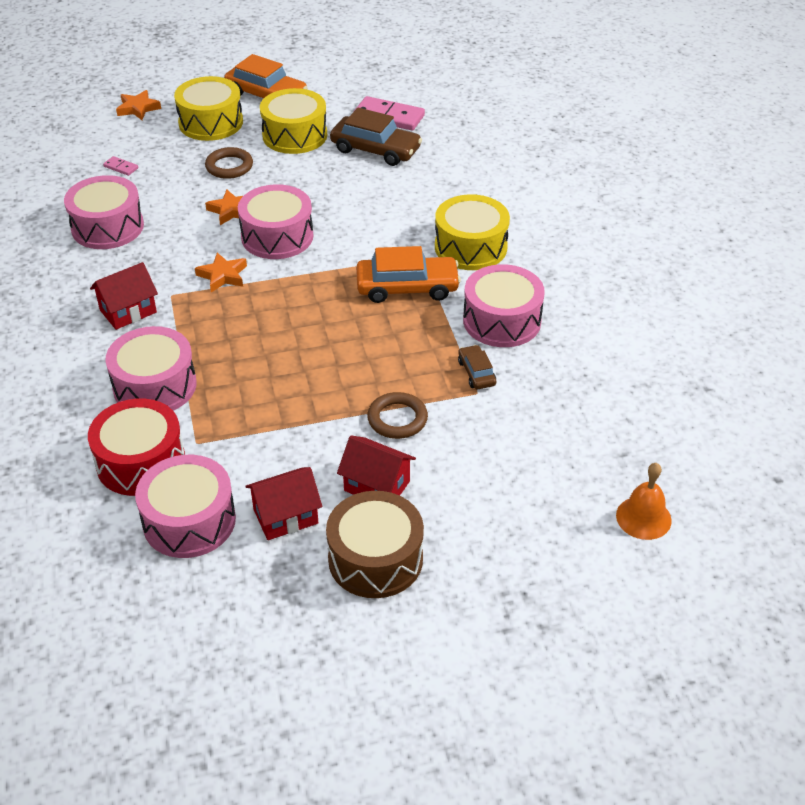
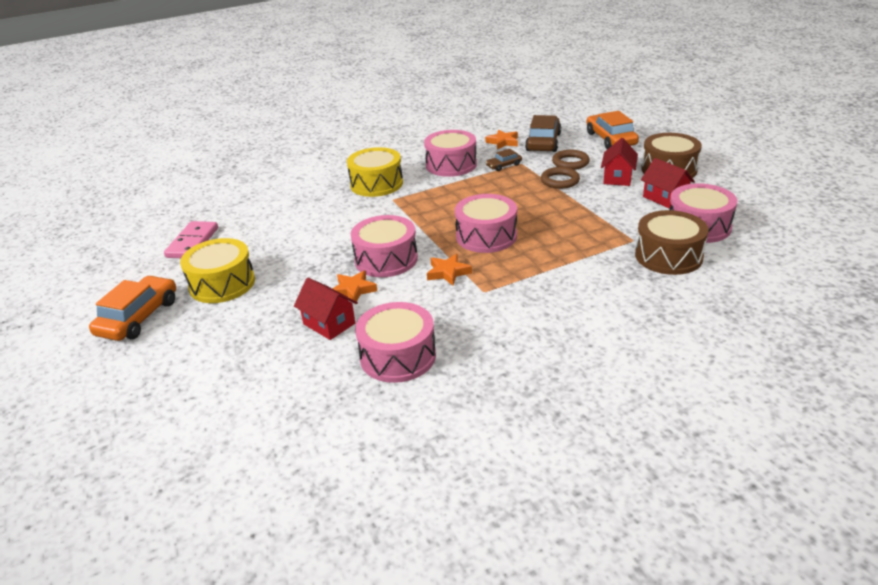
camera: 100 degrees left, 10 degrees down
(121, 167) = (285, 380): pink domino -> none
(128, 311) = (516, 307): red house -> red house (329, 324)
(138, 108) = (153, 405): orange star -> orange star (503, 142)
(141, 462) = (668, 256): red drum -> brown drum
(155, 386) = (593, 270): pink drum -> pink drum (486, 236)
(211, 123) = (193, 341): yellow drum -> none
(229, 166) = (279, 308): brown ring -> brown ring (570, 162)
(375, 150) = (248, 239): brown car -> brown car (543, 142)
(407, 287) = (430, 198): orange car -> orange car (610, 139)
(643, 518) = (582, 117): orange bell -> none

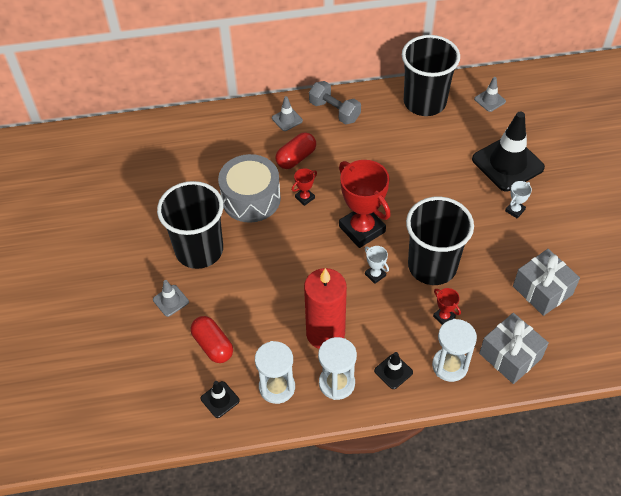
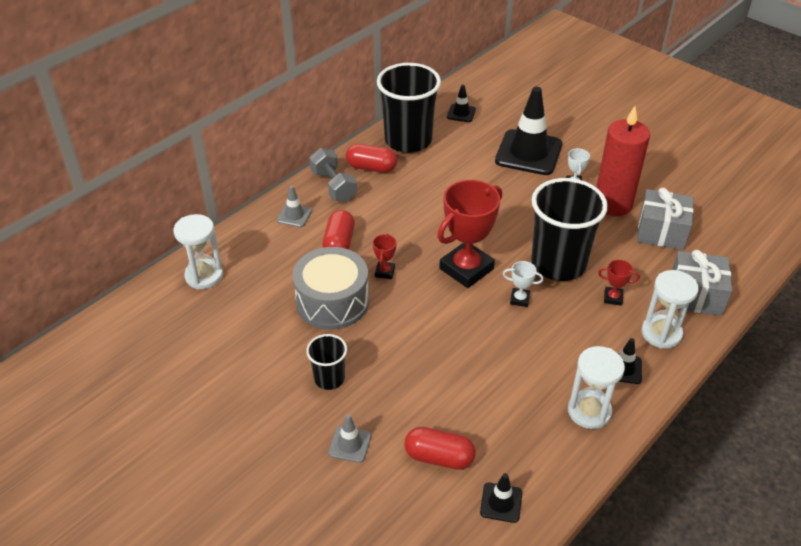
camera: 40 degrees left, 10 degrees down
(199, 250) = (329, 378): black cup -> black cup, size x0.50
(277, 387) = (541, 452): white hourglass -> white hourglass (204, 276)
(325, 333) = (531, 375): red candle -> red candle (612, 204)
(334, 111) = (334, 186): grey dumbbell -> grey dumbbell turned 60 degrees clockwise
(362, 229) = (466, 269): red trophy -> red trophy turned 60 degrees counterclockwise
(375, 111) = (371, 168): none -> red capsule
(490, 100) = (461, 113): grey traffic cone -> black traffic cone

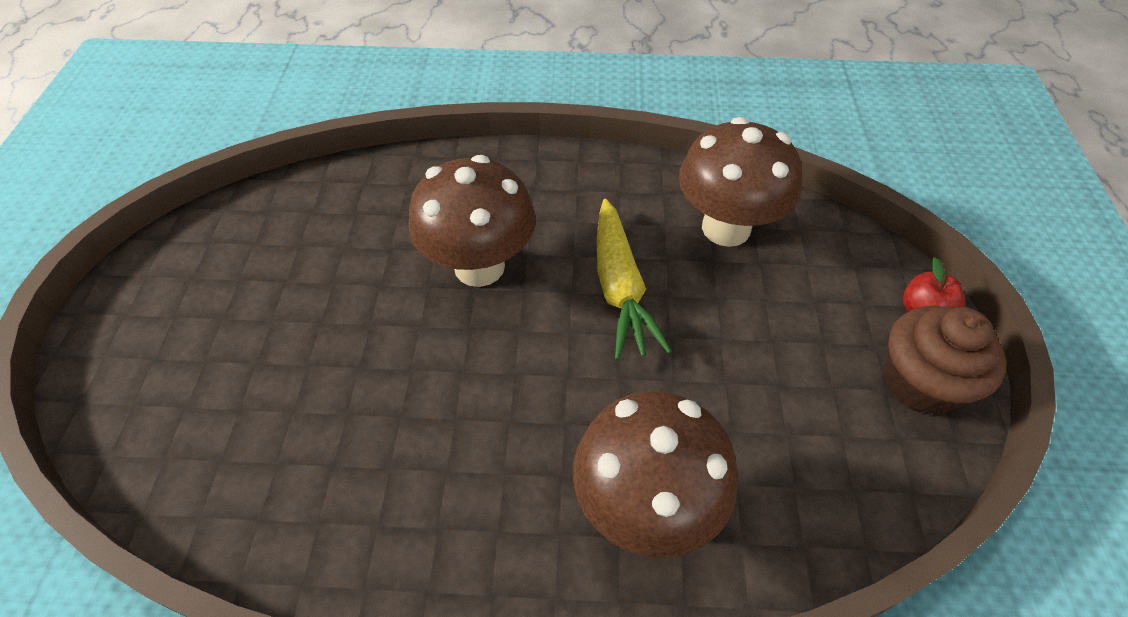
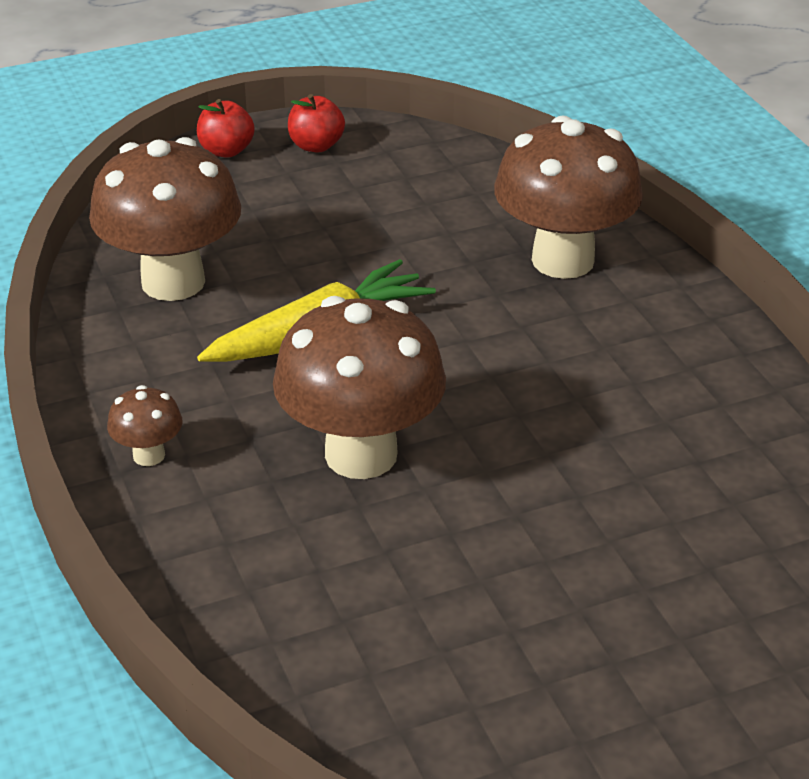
camera: 115 degrees left, 15 degrees down
(543, 173) = (149, 455): none -> brown mushroom
(920, 382) = (316, 146): brown cupcake -> red apple

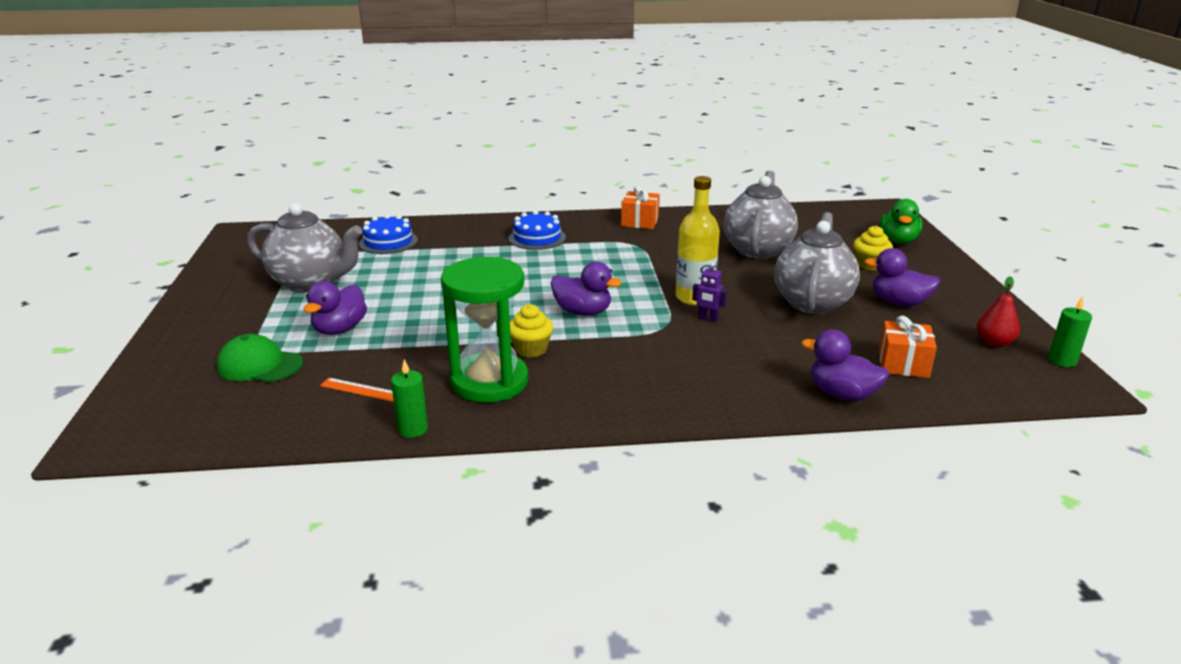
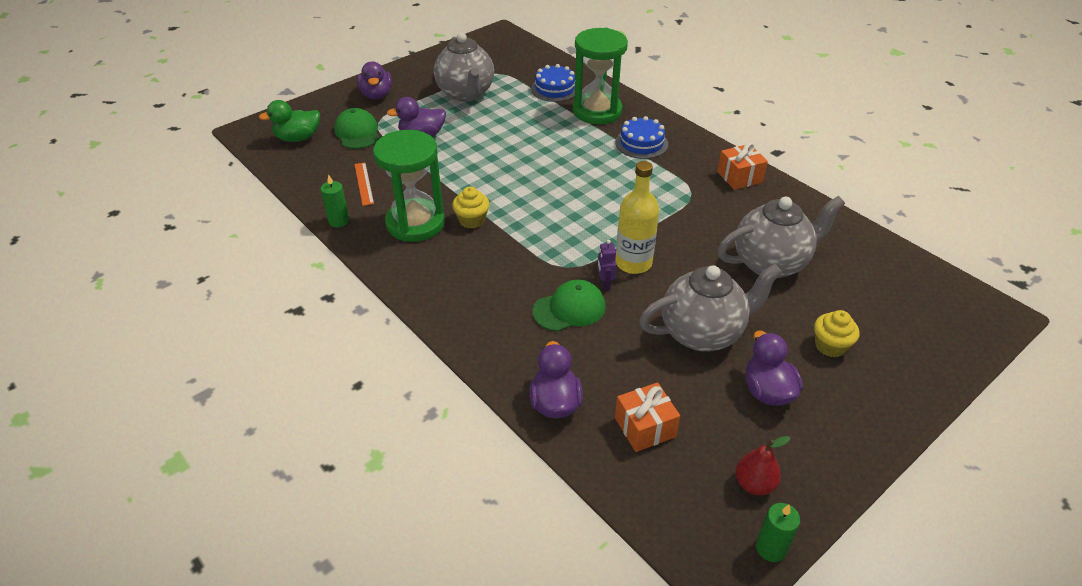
camera: 55 degrees right, 15 degrees up
(458, 238) = (597, 111): none -> green hourglass
(583, 312) = (548, 218): purple duck -> purple duck (376, 95)
(723, 345) = (569, 309): none -> green cap
(898, 241) = (919, 349): green duck -> green duck (298, 138)

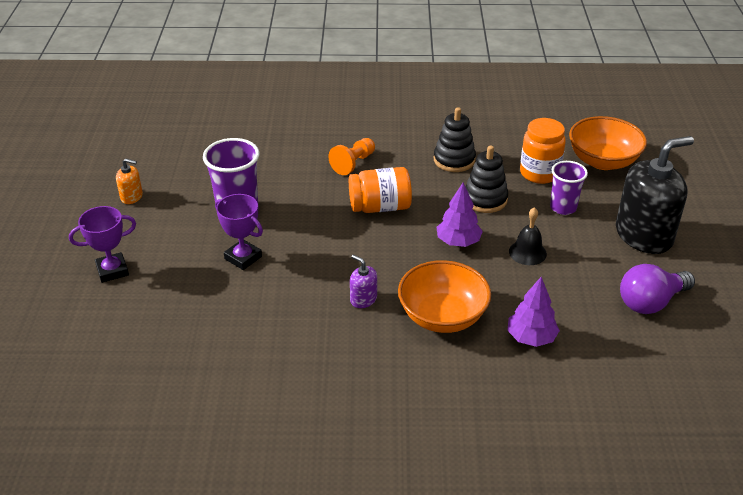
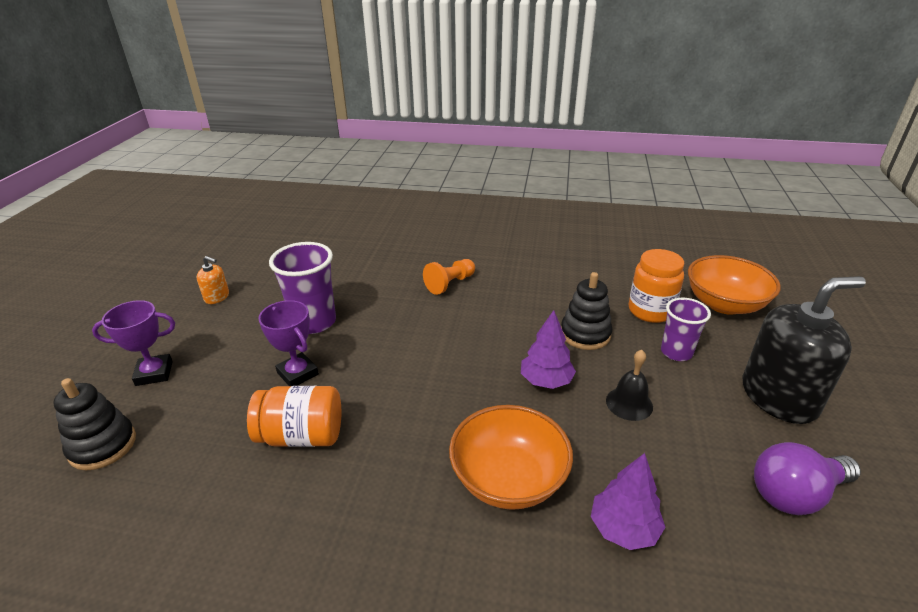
camera: 10 degrees right, 5 degrees down
(363, 299) = (415, 442): purple soap dispenser -> none
(380, 207) = (466, 331): orange jar -> orange jar (302, 436)
(454, 160) = (557, 289): black stacking toy -> black stacking toy (103, 446)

☆ ☆ ☆ ☆ ☆ ☆ ☆

◆ **ASSIGNED TASK**: Copy out every entry above, character for character, excluding pictures.

◆ **SOLUTION TO THIS PROBLEM**:
camera: 100 degrees left, 10 degrees down
(121, 167) = (285, 380): pink domino -> none
(128, 311) = (516, 307): red house -> red house (329, 324)
(138, 108) = (153, 405): orange star -> orange star (503, 142)
(141, 462) = (668, 256): red drum -> brown drum
(155, 386) = (593, 270): pink drum -> pink drum (486, 236)
(211, 123) = (193, 341): yellow drum -> none
(229, 166) = (279, 308): brown ring -> brown ring (570, 162)
(375, 150) = (248, 239): brown car -> brown car (543, 142)
(407, 287) = (430, 198): orange car -> orange car (610, 139)
(643, 518) = (582, 117): orange bell -> none

camera: 40 degrees left, 10 degrees down
(199, 250) = (329, 378): black cup -> black cup, size x0.50
(277, 387) = (541, 452): white hourglass -> white hourglass (204, 276)
(325, 333) = (531, 375): red candle -> red candle (612, 204)
(334, 111) = (334, 186): grey dumbbell -> grey dumbbell turned 60 degrees clockwise
(362, 229) = (466, 269): red trophy -> red trophy turned 60 degrees counterclockwise
(375, 111) = (371, 168): none -> red capsule
(490, 100) = (461, 113): grey traffic cone -> black traffic cone

camera: 115 degrees left, 15 degrees down
(543, 173) = (149, 455): none -> brown mushroom
(920, 382) = (316, 146): brown cupcake -> red apple

camera: 55 degrees right, 15 degrees up
(458, 238) = (597, 111): none -> green hourglass
(583, 312) = (548, 218): purple duck -> purple duck (376, 95)
(723, 345) = (569, 309): none -> green cap
(898, 241) = (919, 349): green duck -> green duck (298, 138)

camera: 10 degrees right, 5 degrees down
(363, 299) = (415, 442): purple soap dispenser -> none
(380, 207) = (466, 331): orange jar -> orange jar (302, 436)
(454, 160) = (557, 289): black stacking toy -> black stacking toy (103, 446)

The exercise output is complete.